RECORDS:
┌──

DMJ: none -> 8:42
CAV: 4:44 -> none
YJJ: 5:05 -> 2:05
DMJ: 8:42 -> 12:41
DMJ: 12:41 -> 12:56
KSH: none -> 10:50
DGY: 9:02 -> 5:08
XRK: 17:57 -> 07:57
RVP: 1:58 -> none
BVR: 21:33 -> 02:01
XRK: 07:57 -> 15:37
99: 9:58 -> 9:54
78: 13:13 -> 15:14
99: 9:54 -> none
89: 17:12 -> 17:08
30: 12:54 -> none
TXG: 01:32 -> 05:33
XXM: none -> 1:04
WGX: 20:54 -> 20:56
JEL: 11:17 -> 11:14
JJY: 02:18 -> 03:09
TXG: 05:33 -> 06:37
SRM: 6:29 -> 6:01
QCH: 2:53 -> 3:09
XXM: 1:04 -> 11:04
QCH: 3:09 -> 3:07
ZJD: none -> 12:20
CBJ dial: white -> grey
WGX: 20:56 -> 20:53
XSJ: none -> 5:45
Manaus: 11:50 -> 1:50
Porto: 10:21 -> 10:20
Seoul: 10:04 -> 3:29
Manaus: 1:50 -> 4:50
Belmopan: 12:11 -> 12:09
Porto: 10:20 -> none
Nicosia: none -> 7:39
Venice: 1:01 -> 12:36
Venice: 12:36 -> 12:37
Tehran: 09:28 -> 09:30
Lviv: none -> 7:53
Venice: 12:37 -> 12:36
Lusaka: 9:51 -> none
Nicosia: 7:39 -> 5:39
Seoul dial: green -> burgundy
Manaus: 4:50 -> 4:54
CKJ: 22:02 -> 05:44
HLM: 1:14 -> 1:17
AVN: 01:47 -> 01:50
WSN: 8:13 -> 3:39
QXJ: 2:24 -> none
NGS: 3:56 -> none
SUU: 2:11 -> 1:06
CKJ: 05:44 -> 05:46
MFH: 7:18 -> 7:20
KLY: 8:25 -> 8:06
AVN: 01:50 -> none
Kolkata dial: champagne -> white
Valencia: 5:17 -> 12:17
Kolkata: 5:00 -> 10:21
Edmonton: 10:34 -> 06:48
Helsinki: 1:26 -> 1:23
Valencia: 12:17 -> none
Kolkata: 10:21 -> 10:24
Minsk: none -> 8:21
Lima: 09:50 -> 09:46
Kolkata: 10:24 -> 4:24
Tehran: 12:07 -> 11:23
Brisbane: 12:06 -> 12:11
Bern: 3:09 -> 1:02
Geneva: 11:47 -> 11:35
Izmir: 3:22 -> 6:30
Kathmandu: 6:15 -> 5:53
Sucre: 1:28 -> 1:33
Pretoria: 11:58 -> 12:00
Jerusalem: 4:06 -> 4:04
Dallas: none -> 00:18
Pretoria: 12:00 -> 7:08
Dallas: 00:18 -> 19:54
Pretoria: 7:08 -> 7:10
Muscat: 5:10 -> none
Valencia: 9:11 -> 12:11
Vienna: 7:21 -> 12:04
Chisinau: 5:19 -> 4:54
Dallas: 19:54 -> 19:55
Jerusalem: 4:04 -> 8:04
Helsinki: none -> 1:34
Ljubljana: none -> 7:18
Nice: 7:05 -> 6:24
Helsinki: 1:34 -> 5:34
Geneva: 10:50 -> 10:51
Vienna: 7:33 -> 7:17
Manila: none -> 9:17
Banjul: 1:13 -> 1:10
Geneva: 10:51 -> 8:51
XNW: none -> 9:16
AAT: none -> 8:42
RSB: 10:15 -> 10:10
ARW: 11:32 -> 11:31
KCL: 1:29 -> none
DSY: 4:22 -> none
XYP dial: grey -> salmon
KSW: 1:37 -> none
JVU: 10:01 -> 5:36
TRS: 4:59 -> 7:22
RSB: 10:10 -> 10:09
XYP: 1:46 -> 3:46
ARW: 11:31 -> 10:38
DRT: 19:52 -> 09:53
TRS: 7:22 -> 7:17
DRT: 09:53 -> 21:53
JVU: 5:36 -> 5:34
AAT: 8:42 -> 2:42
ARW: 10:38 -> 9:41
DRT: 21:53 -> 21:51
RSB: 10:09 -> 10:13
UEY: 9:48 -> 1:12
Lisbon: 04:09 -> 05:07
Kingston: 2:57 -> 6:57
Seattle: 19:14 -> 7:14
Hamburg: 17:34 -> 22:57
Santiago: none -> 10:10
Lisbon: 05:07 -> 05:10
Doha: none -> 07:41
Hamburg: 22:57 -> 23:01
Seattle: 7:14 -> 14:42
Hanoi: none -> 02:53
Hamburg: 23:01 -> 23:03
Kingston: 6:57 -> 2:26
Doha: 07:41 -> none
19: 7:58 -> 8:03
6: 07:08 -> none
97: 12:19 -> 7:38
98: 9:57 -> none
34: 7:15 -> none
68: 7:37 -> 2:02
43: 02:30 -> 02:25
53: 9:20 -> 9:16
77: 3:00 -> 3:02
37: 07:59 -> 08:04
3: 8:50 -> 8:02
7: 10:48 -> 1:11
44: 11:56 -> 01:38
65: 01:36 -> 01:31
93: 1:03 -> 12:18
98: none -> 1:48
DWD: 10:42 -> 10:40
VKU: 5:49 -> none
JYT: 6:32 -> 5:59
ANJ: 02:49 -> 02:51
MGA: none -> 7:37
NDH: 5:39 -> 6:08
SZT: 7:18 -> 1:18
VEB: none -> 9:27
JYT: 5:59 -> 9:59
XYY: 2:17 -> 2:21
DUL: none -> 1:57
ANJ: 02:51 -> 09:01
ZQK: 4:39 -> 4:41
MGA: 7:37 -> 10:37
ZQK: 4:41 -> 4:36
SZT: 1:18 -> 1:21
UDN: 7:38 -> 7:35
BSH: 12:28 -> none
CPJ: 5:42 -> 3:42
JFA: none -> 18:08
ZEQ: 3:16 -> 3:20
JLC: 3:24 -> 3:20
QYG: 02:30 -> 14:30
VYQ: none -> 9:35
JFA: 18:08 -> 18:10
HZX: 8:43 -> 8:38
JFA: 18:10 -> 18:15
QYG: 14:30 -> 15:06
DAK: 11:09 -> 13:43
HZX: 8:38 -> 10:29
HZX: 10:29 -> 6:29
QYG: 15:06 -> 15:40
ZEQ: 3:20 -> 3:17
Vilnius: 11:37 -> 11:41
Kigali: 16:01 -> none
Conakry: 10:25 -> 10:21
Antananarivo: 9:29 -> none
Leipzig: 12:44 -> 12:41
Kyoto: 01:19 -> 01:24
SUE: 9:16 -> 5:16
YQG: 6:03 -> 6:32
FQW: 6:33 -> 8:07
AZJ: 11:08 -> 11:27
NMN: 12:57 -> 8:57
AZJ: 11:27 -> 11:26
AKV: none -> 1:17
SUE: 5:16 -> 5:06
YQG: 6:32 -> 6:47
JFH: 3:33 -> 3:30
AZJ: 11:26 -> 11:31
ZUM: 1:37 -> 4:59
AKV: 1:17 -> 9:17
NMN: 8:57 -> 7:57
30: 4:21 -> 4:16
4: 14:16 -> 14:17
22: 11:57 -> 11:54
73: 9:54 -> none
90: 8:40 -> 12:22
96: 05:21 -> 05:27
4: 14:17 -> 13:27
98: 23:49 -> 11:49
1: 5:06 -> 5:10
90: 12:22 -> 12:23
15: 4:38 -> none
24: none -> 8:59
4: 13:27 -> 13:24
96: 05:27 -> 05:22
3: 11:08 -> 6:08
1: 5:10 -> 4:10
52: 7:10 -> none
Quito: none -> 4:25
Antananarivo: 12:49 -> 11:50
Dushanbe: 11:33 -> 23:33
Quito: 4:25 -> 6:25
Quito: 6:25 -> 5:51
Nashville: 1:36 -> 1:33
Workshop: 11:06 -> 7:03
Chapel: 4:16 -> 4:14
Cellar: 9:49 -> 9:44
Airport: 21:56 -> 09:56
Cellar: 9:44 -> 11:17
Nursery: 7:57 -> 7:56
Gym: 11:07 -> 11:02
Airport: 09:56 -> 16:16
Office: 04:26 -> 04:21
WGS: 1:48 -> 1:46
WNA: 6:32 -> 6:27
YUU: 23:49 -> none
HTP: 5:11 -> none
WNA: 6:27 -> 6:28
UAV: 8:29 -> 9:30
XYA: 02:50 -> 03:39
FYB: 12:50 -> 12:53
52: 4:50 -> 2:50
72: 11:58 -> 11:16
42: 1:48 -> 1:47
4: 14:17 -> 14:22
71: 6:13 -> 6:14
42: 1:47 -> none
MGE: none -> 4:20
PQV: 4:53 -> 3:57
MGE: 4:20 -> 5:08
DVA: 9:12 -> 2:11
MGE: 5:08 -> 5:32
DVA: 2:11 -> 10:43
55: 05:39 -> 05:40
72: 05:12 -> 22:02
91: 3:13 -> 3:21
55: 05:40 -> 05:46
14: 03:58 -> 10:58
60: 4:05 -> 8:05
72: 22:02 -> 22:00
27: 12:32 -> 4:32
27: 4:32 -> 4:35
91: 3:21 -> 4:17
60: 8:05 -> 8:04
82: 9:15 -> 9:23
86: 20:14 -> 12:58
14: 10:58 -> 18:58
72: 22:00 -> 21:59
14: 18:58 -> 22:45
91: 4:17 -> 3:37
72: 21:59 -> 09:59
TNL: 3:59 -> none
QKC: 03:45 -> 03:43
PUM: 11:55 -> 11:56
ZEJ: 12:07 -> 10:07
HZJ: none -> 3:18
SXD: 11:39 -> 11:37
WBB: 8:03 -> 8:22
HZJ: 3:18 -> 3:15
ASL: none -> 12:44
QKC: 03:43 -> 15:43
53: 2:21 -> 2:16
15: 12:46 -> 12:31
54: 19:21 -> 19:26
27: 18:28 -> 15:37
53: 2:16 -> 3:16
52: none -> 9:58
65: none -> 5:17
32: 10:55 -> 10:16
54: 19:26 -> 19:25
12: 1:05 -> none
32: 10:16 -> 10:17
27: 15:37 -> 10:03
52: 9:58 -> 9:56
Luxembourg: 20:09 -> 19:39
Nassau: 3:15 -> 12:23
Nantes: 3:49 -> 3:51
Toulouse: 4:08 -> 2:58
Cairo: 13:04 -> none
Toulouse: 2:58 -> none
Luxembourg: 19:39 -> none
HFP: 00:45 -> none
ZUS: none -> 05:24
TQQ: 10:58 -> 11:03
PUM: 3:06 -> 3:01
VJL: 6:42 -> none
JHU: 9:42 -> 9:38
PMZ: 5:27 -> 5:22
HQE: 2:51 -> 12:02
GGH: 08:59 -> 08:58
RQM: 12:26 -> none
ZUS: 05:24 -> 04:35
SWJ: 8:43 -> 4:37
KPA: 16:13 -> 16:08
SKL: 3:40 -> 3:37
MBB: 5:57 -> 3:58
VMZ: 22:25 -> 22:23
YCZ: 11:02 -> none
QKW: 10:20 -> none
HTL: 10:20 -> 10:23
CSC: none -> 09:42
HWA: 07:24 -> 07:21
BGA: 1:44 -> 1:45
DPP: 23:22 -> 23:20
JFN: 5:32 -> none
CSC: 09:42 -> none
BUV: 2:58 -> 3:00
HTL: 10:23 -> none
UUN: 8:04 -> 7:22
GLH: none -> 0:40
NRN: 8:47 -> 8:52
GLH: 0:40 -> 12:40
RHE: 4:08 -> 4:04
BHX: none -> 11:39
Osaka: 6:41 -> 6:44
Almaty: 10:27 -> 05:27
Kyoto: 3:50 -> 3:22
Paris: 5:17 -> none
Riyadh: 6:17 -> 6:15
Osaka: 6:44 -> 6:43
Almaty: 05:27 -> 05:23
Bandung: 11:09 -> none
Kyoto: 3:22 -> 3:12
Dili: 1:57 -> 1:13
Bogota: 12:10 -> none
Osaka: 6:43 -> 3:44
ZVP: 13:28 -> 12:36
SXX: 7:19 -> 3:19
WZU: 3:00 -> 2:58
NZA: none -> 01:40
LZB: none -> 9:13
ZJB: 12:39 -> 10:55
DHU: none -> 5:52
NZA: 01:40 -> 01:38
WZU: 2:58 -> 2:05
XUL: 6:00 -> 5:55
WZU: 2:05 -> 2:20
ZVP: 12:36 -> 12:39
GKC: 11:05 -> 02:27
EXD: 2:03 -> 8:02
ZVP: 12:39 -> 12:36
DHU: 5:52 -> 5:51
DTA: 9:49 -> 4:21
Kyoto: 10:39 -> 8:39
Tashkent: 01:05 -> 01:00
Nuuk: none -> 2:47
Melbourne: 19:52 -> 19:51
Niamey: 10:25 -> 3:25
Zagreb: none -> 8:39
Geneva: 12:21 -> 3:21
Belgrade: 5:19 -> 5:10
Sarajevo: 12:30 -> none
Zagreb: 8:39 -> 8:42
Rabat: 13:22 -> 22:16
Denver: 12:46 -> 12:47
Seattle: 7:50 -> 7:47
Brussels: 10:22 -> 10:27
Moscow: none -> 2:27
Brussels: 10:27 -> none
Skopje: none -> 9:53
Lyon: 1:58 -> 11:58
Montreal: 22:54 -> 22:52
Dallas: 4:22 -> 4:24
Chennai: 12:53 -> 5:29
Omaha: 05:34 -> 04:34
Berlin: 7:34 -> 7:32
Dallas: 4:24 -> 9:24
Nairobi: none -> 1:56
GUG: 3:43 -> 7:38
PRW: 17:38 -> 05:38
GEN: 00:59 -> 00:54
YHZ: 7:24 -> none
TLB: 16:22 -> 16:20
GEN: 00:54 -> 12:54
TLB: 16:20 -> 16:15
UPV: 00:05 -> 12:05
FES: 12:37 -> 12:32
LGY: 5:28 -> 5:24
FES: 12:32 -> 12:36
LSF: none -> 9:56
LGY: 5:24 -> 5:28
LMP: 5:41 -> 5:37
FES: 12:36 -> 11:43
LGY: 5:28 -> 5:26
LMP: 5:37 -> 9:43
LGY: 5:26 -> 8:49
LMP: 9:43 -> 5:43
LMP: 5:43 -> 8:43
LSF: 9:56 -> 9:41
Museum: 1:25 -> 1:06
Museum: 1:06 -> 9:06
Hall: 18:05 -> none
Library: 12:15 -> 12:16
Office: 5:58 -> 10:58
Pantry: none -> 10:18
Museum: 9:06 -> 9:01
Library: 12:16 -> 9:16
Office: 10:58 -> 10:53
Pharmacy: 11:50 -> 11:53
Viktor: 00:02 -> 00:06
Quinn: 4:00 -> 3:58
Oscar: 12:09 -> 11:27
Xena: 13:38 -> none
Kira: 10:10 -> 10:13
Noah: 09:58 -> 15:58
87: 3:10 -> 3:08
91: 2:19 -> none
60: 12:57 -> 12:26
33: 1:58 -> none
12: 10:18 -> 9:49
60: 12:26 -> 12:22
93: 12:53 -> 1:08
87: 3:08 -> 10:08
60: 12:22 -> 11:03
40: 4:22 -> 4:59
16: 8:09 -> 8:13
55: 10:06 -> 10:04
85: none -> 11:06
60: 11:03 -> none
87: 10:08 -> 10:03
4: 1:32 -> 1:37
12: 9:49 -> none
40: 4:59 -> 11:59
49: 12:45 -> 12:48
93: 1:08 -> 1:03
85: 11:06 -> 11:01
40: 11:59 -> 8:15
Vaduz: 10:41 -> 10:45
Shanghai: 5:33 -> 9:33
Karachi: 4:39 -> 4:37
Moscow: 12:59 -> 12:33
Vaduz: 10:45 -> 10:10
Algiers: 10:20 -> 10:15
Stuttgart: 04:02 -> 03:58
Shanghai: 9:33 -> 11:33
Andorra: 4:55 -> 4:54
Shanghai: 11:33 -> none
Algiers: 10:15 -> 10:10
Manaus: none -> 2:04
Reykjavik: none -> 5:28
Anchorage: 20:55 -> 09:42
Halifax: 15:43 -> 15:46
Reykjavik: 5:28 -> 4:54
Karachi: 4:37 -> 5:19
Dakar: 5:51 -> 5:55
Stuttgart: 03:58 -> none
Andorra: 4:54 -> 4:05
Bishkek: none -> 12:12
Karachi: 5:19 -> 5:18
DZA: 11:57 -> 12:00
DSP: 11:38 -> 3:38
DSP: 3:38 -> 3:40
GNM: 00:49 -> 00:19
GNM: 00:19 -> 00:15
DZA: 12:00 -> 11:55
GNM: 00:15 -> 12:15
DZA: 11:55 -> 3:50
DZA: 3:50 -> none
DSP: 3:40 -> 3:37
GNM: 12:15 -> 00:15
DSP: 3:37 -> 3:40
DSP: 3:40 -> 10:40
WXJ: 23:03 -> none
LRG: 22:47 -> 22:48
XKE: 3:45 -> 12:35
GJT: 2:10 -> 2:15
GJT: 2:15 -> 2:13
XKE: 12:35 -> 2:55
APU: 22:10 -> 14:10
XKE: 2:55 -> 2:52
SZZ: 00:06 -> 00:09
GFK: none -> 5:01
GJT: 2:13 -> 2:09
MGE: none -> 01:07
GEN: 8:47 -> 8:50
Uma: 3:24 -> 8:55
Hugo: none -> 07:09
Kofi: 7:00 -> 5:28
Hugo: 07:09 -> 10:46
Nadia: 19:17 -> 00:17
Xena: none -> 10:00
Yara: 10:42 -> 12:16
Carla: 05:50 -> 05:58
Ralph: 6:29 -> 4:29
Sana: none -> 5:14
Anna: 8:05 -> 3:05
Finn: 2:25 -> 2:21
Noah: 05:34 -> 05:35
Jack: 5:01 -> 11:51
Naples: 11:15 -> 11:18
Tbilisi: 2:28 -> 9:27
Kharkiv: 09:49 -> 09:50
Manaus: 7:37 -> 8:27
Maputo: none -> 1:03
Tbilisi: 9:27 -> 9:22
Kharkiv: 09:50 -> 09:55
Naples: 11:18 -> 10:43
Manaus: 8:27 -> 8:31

└──

JOB: Copy everything from the first line of the records down to the line containing "Tehran: 09:28 -> 09:30", including both, and reproduce each line without any change.

EXERCISE SOLUTION:
DMJ: none -> 8:42
CAV: 4:44 -> none
YJJ: 5:05 -> 2:05
DMJ: 8:42 -> 12:41
DMJ: 12:41 -> 12:56
KSH: none -> 10:50
DGY: 9:02 -> 5:08
XRK: 17:57 -> 07:57
RVP: 1:58 -> none
BVR: 21:33 -> 02:01
XRK: 07:57 -> 15:37
99: 9:58 -> 9:54
78: 13:13 -> 15:14
99: 9:54 -> none
89: 17:12 -> 17:08
30: 12:54 -> none
TXG: 01:32 -> 05:33
XXM: none -> 1:04
WGX: 20:54 -> 20:56
JEL: 11:17 -> 11:14
JJY: 02:18 -> 03:09
TXG: 05:33 -> 06:37
SRM: 6:29 -> 6:01
QCH: 2:53 -> 3:09
XXM: 1:04 -> 11:04
QCH: 3:09 -> 3:07
ZJD: none -> 12:20
CBJ dial: white -> grey
WGX: 20:56 -> 20:53
XSJ: none -> 5:45
Manaus: 11:50 -> 1:50
Porto: 10:21 -> 10:20
Seoul: 10:04 -> 3:29
Manaus: 1:50 -> 4:50
Belmopan: 12:11 -> 12:09
Porto: 10:20 -> none
Nicosia: none -> 7:39
Venice: 1:01 -> 12:36
Venice: 12:36 -> 12:37
Tehran: 09:28 -> 09:30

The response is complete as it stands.